─── INPUT FOR THIS TASK ───
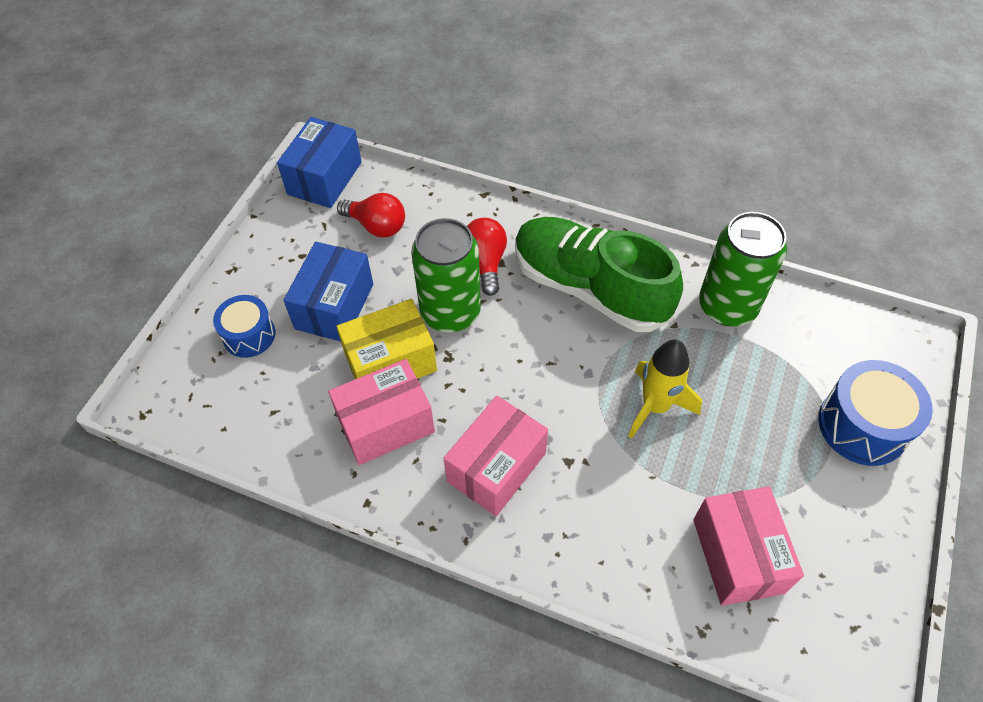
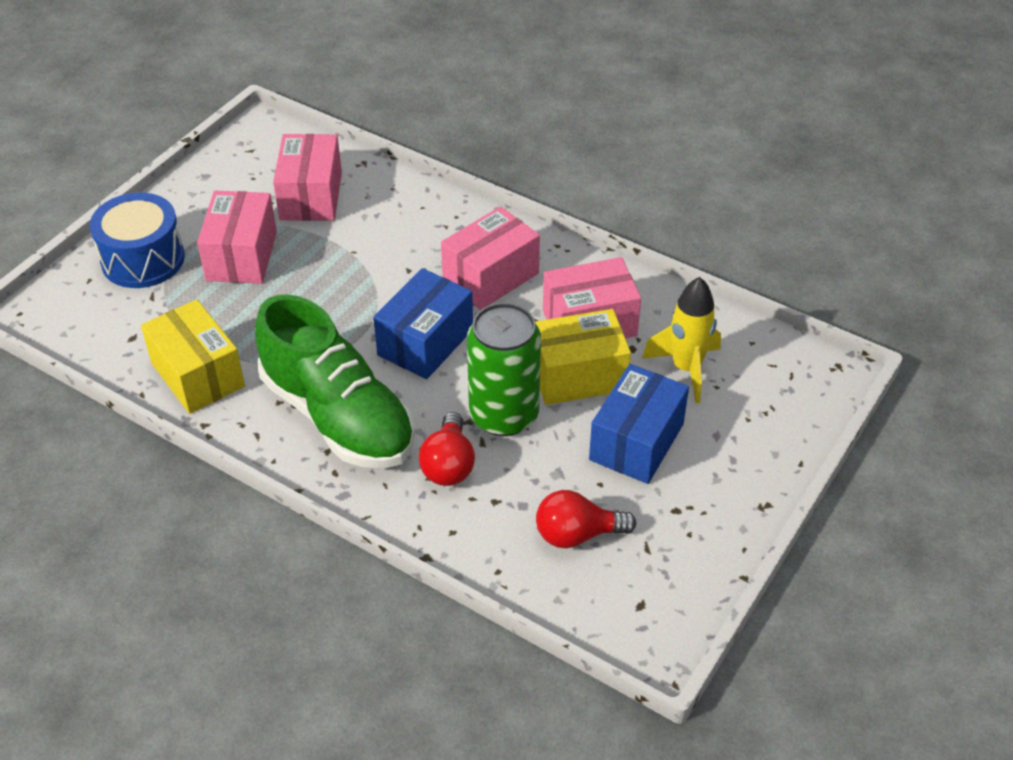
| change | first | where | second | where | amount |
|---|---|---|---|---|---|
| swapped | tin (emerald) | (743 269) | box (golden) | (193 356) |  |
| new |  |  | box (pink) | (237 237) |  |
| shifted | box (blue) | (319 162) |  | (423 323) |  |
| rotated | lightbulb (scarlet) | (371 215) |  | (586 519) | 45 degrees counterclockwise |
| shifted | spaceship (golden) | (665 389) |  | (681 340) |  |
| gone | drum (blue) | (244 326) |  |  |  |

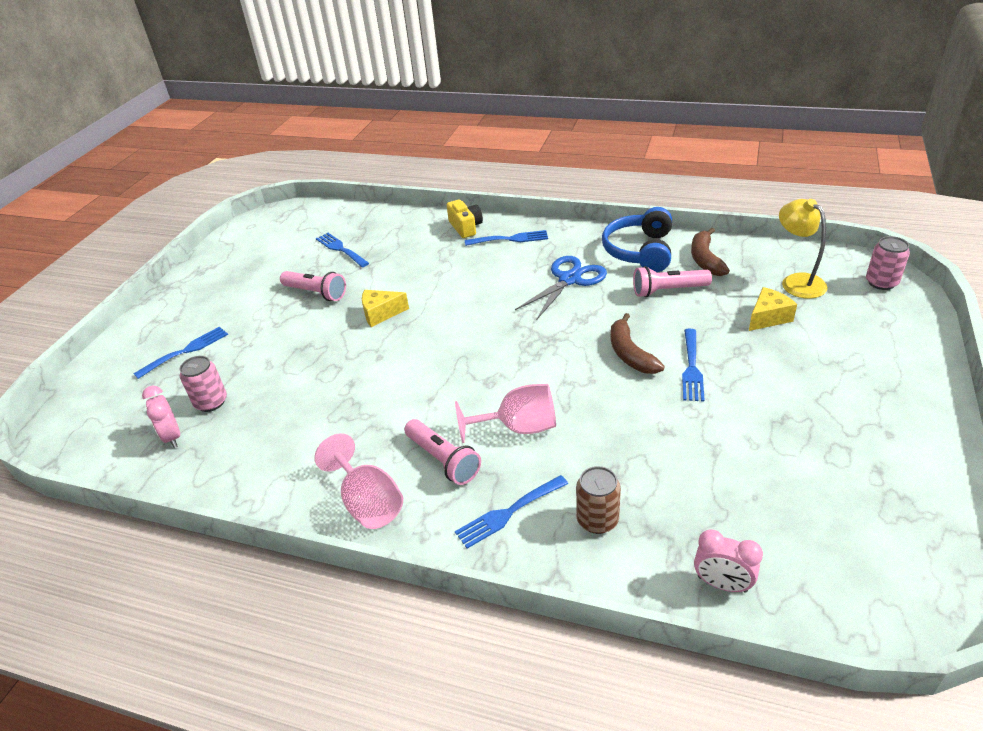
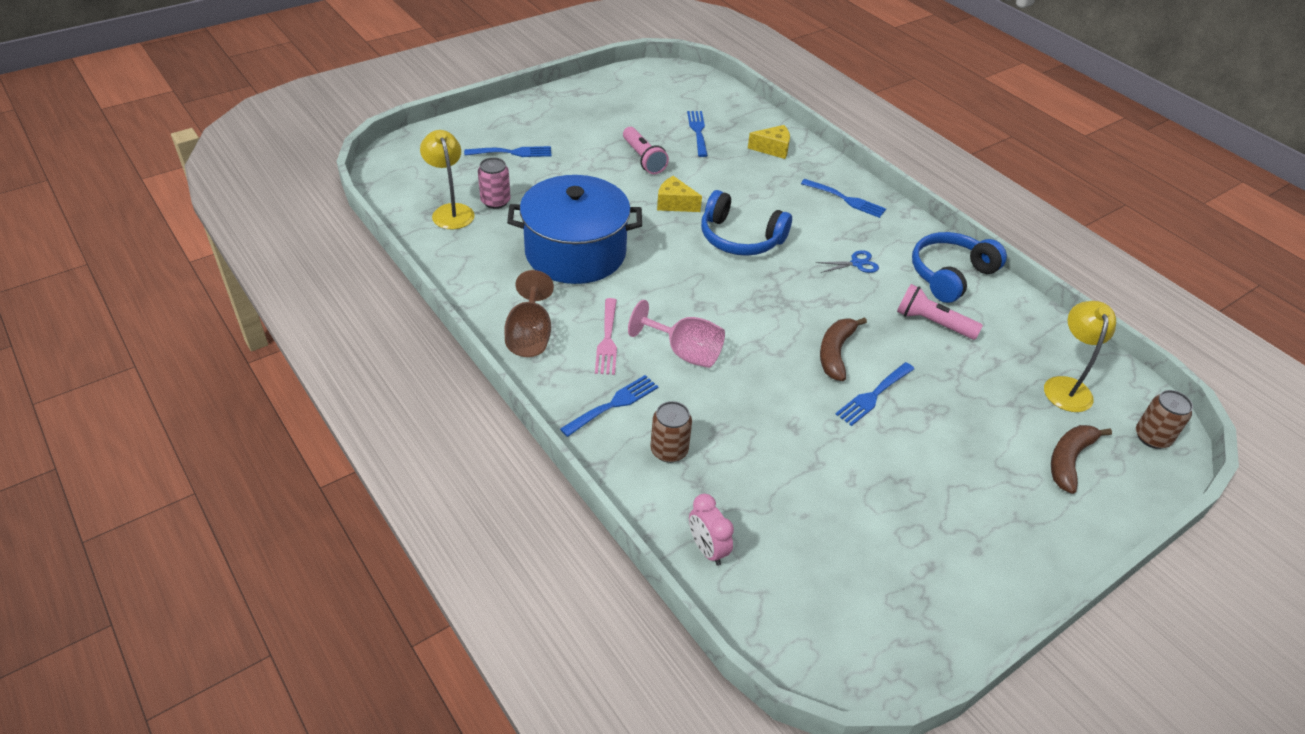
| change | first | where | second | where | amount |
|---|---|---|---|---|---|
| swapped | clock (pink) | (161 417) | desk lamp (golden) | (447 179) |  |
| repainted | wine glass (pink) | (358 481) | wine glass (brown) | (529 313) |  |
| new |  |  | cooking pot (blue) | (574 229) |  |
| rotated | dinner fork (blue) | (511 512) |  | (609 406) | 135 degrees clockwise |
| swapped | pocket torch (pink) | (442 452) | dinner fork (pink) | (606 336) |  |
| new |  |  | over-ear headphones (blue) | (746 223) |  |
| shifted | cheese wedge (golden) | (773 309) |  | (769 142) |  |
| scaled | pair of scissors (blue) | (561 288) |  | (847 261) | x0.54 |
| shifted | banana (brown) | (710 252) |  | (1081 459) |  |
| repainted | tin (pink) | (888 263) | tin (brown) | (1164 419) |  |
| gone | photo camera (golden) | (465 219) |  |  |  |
───
─── INPUT FOR THIS TASK ───
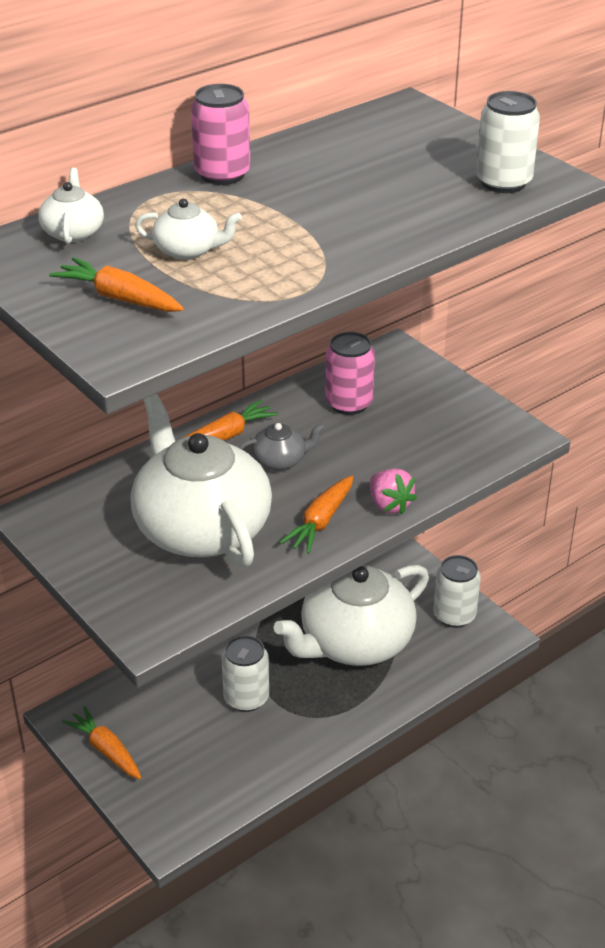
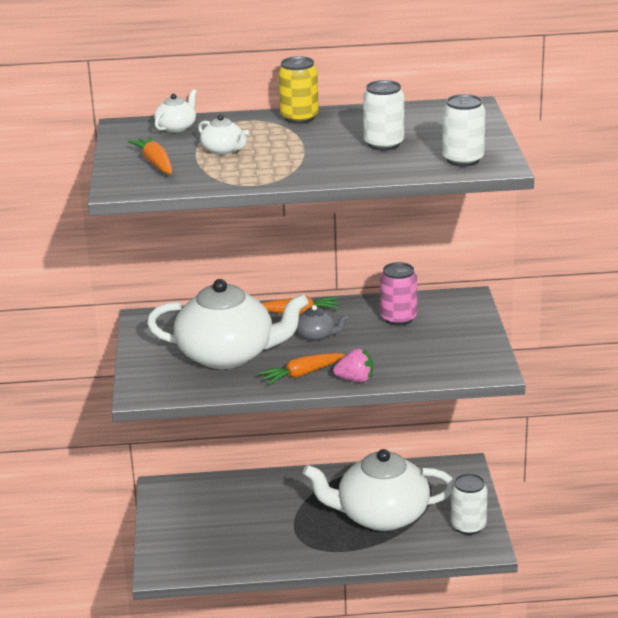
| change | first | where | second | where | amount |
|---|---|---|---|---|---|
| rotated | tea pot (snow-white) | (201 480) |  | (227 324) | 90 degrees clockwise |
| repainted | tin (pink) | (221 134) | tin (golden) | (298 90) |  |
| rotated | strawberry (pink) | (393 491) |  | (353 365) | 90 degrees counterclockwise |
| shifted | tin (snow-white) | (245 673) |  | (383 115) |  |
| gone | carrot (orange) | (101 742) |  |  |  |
───
- [PROBLEM DETAILS]:
Above are the entries. Output exactly the lines beginning with the line that has "box (pink) |" and ending with the line that has "shifted | spaceship".

- [SOLUTION TO THIS PROBLEM]:
| new |  |  | box (pink) | (237 237) |  |
| shifted | box (blue) | (319 162) |  | (423 323) |  |
| rotated | lightbulb (scarlet) | (371 215) |  | (586 519) | 45 degrees counterclockwise |
| shifted | spaceship (golden) | (665 389) |  | (681 340) |  |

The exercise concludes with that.